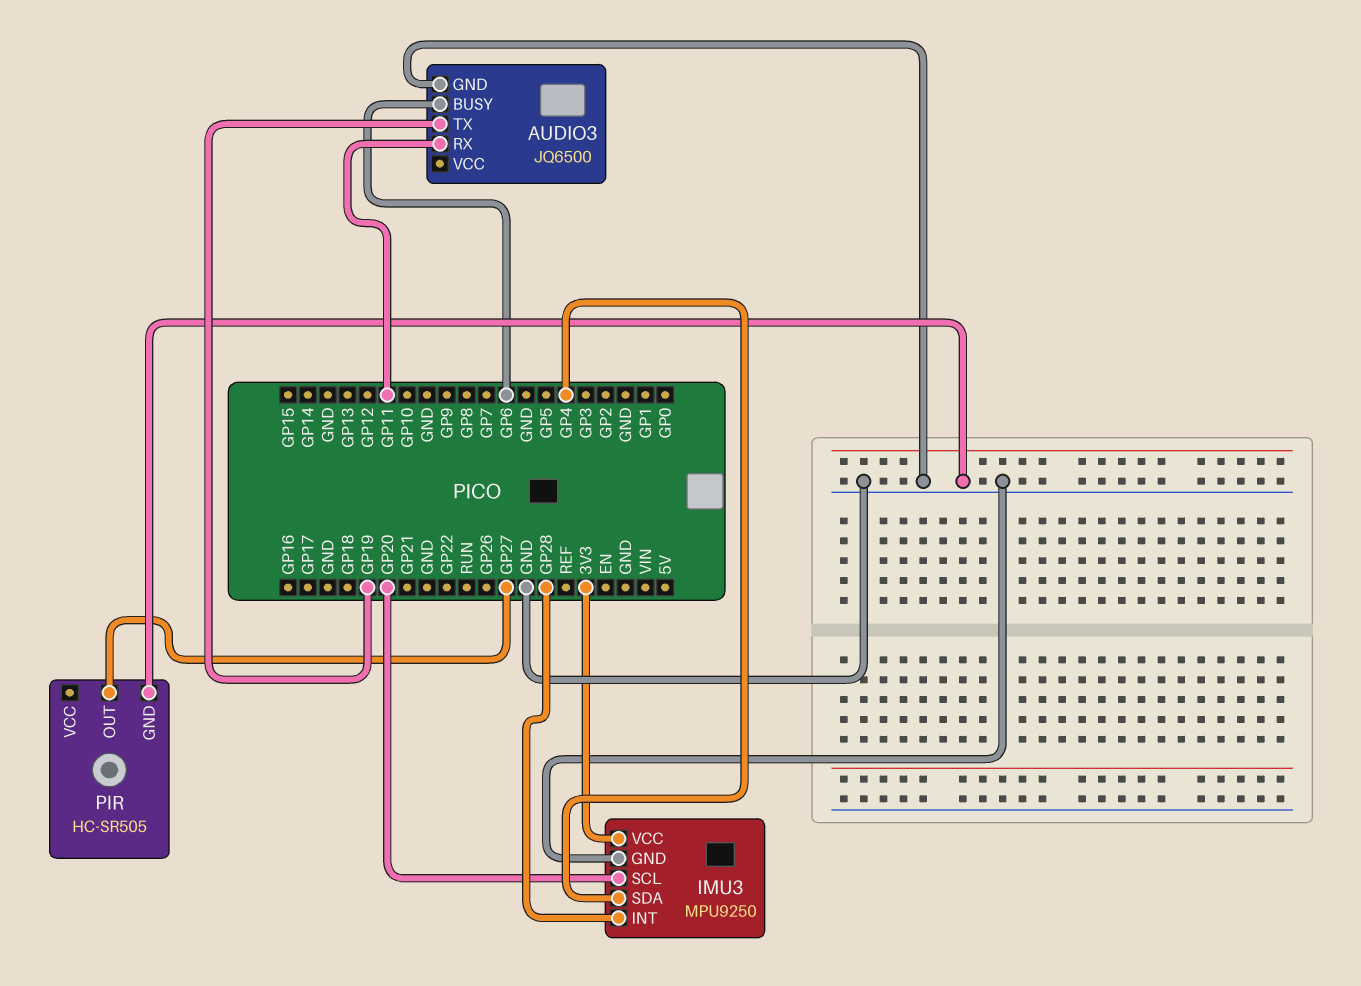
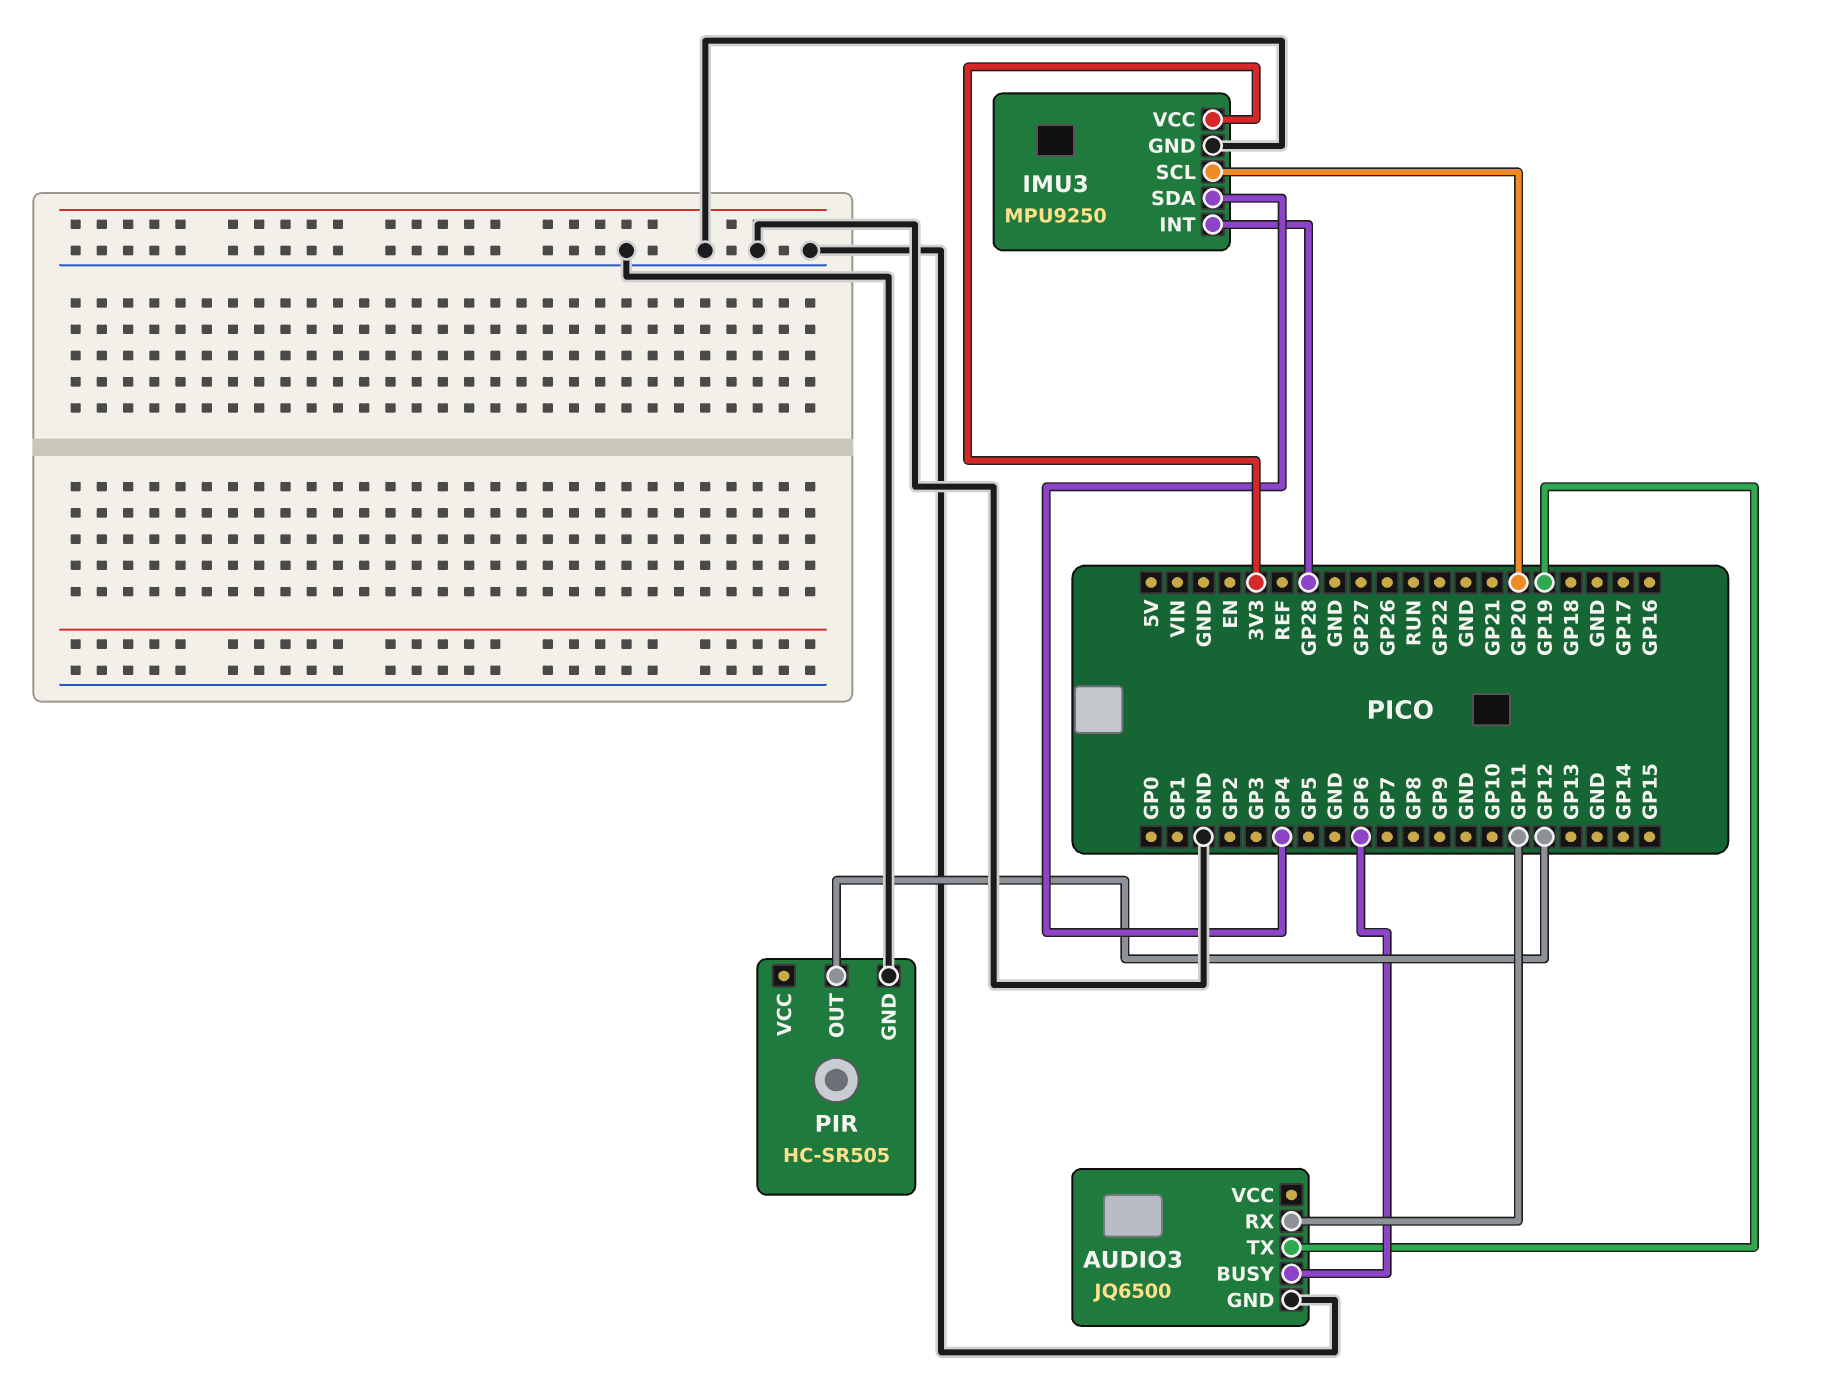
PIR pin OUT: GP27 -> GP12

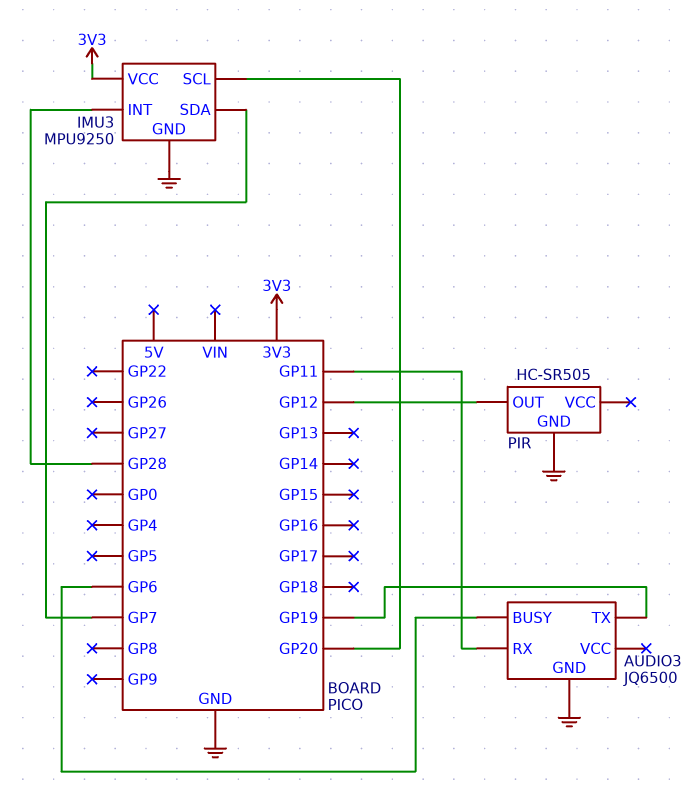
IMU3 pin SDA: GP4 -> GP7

---*---

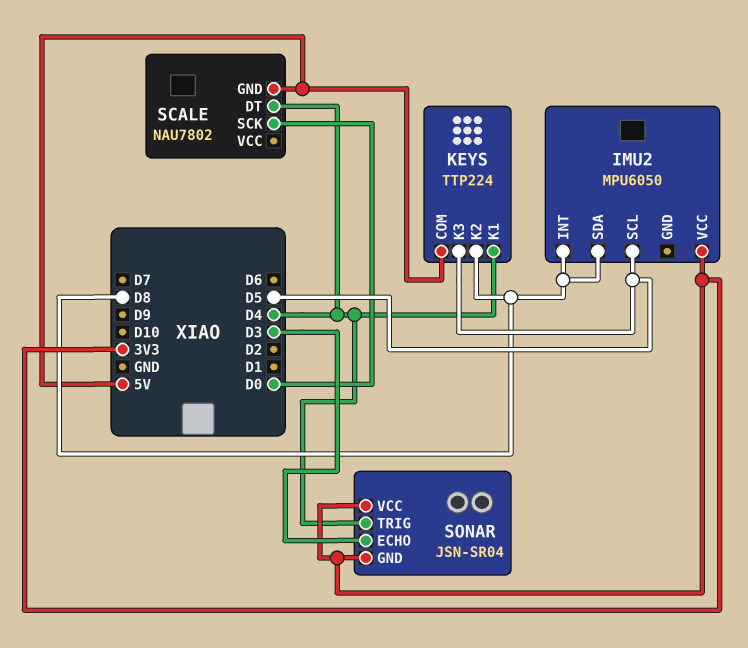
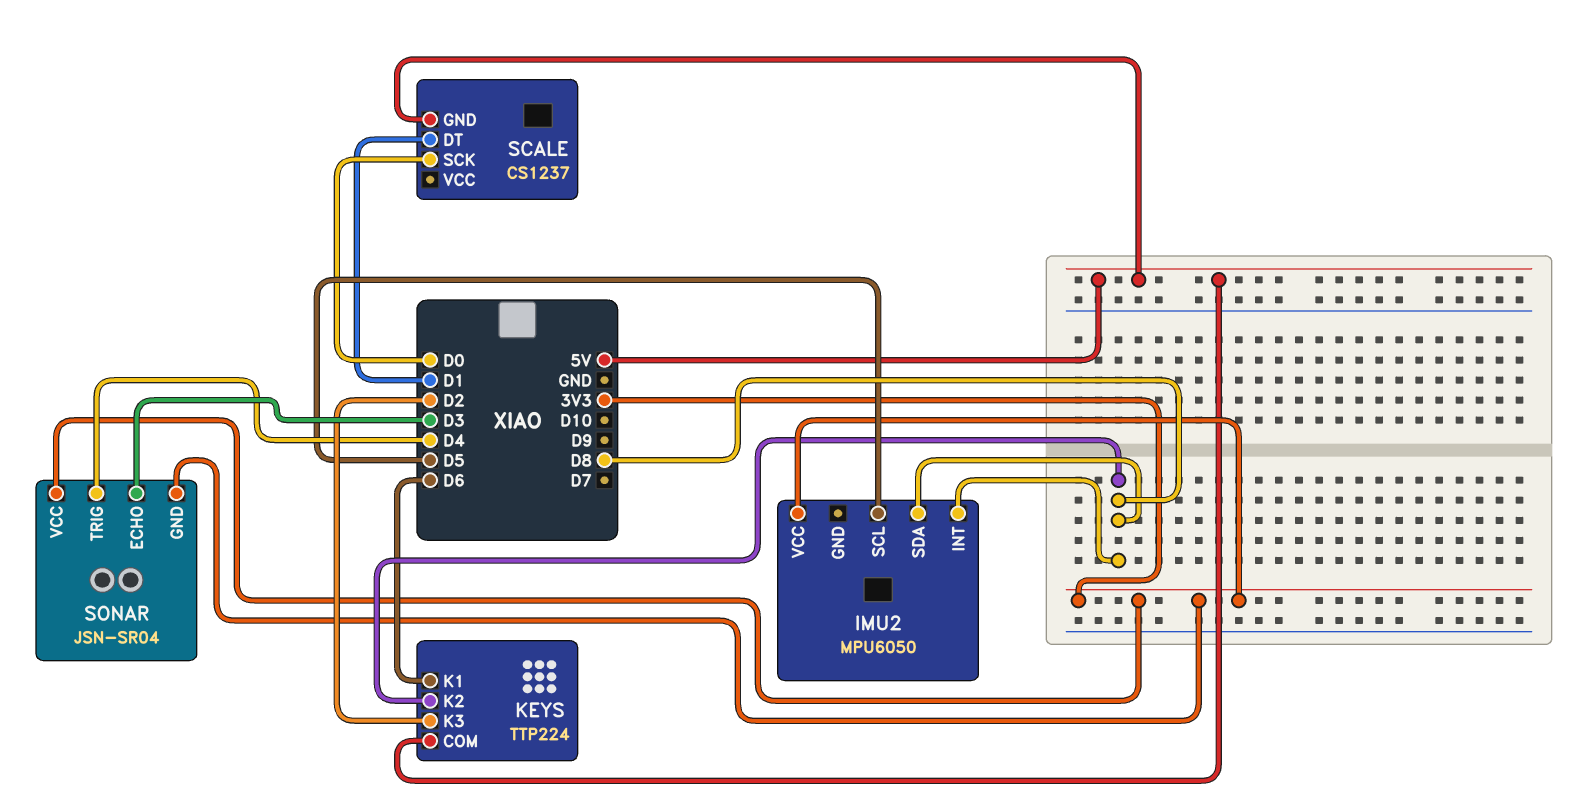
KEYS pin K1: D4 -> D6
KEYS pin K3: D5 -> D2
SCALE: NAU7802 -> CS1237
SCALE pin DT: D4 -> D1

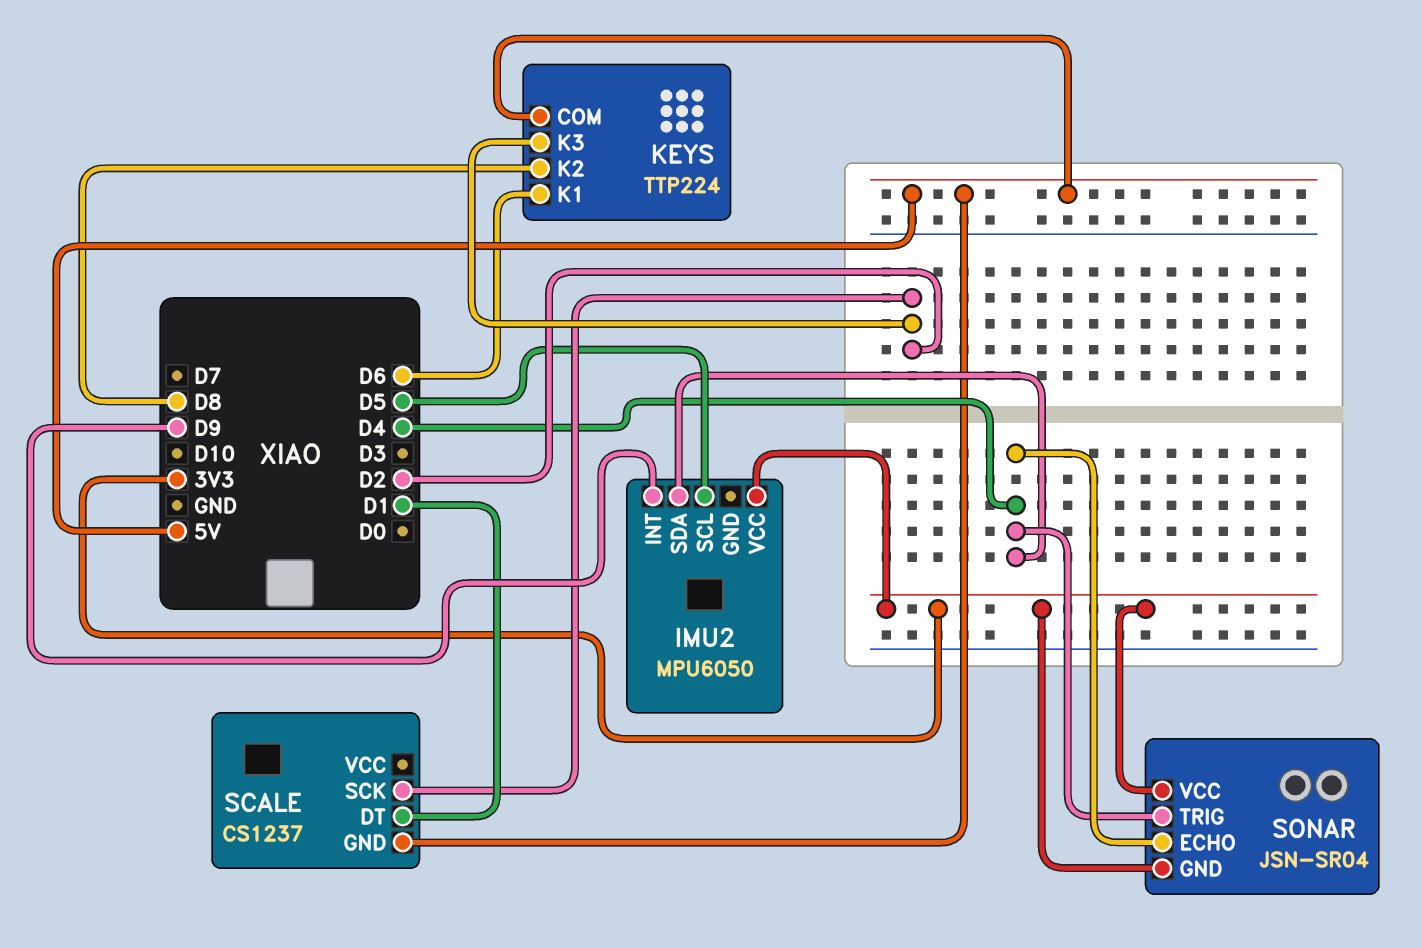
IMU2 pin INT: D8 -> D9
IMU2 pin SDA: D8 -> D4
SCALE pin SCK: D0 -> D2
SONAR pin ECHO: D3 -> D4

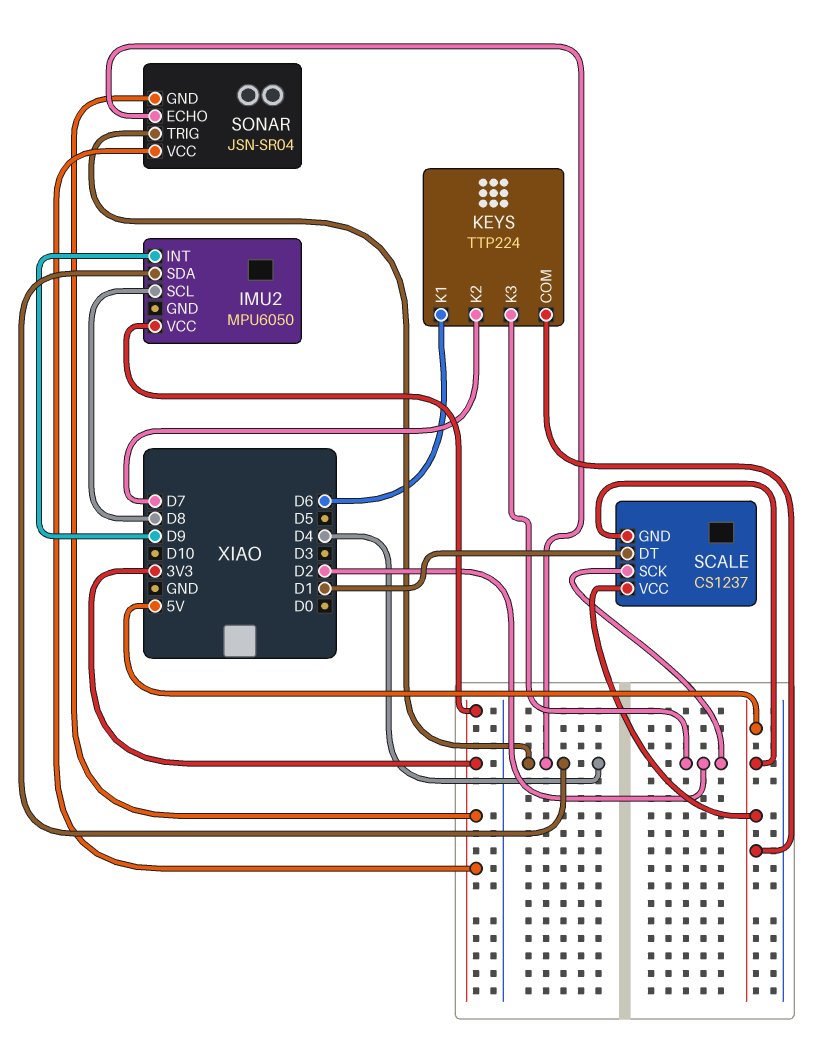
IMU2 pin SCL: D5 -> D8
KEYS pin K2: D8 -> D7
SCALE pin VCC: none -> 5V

---*---

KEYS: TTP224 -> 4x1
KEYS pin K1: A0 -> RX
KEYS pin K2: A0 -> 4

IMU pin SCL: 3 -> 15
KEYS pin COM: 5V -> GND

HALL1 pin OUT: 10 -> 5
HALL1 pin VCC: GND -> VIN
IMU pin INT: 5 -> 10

---*---

**What is expected**:
Wherever the word "KEYS" occurs in the data, copy that whole line.

**Reply**:
KEYS pin K1: D4 -> D6
KEYS pin K3: D5 -> D2
KEYS pin K2: D8 -> D7
KEYS: TTP224 -> 4x1
KEYS pin K1: A0 -> RX
KEYS pin K2: A0 -> 4
KEYS pin COM: 5V -> GND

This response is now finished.